■ **YOUR GOAL**:
The listing below must be repeated word for word, with its images excluded.

----- RECORDS TO USE -----

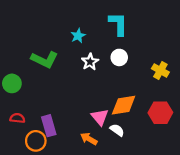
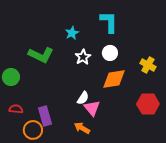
orange diamond: (124, 105) -> (114, 79), moved
white semicircle: (117, 130) -> (83, 98), moved, turned 88

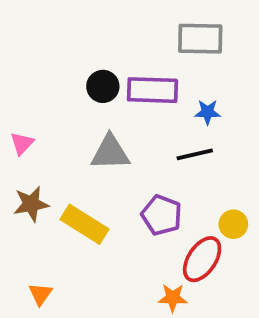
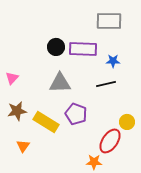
purple pentagon: (162, 215) -> (76, 114), moved
orange triangle: (40, 294) -> (23, 146), moved

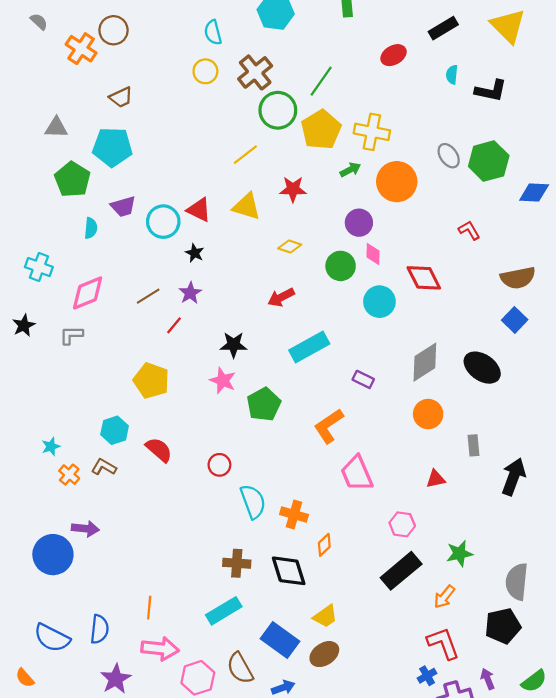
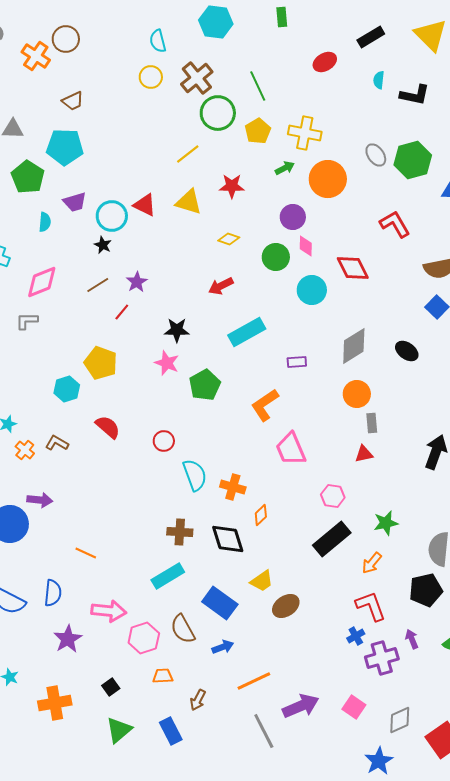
green line: (321, 81) -> (258, 86), turned -60
yellow pentagon: (321, 130) -> (258, 131), size x0.7
red L-shape: (469, 230) -> (395, 224), size x1.5
black star: (195, 253) -> (103, 245), moved
black ellipse: (482, 368) -> (407, 351), size x0.7
purple rectangle: (363, 379) -> (297, 362), turned -30
cyan hexagon: (115, 430) -> (67, 389), moved
gray rectangle: (474, 445) -> (372, 423), moved
orange line: (149, 608) -> (86, 553), moved, turned -70
brown ellipse: (324, 654) -> (286, 606), moved

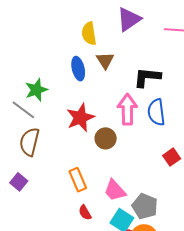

-----

■ **EXERCISE ANSWER**:
orange diamond: (124, 105) -> (114, 79), moved
white semicircle: (117, 130) -> (83, 98), moved, turned 88

purple pentagon: (162, 215) -> (76, 114), moved
orange triangle: (40, 294) -> (23, 146), moved

green line: (321, 81) -> (258, 86), turned -60
yellow pentagon: (321, 130) -> (258, 131), size x0.7
red L-shape: (469, 230) -> (395, 224), size x1.5
black star: (195, 253) -> (103, 245), moved
black ellipse: (482, 368) -> (407, 351), size x0.7
purple rectangle: (363, 379) -> (297, 362), turned -30
cyan hexagon: (115, 430) -> (67, 389), moved
gray rectangle: (474, 445) -> (372, 423), moved
orange line: (149, 608) -> (86, 553), moved, turned -70
brown ellipse: (324, 654) -> (286, 606), moved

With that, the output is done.